__PROBLEM__.
Scan the records beneath this line for the line holding "black arrow: (33, 62) -> (20, 50), moved" and the line holding "black circle: (160, 177) -> (105, 125), moved", then transcribe exactly those two and all lines between.

__DATA EXCERPTS__.
________________________________________
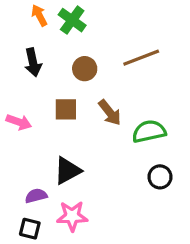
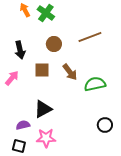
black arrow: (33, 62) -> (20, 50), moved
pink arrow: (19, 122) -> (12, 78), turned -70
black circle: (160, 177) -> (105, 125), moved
________________________________________
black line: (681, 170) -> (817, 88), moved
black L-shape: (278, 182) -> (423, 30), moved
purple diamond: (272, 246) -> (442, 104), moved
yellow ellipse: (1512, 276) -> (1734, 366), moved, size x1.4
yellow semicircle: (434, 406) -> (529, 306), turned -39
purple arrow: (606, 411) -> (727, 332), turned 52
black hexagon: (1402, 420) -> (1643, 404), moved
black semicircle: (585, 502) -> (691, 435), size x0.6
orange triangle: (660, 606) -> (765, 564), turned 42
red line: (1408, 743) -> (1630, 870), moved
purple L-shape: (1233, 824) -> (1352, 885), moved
________________________________________
__RESULT OF THE TASK__.
black arrow: (33, 62) -> (20, 50), moved
pink arrow: (19, 122) -> (12, 78), turned -70
black circle: (160, 177) -> (105, 125), moved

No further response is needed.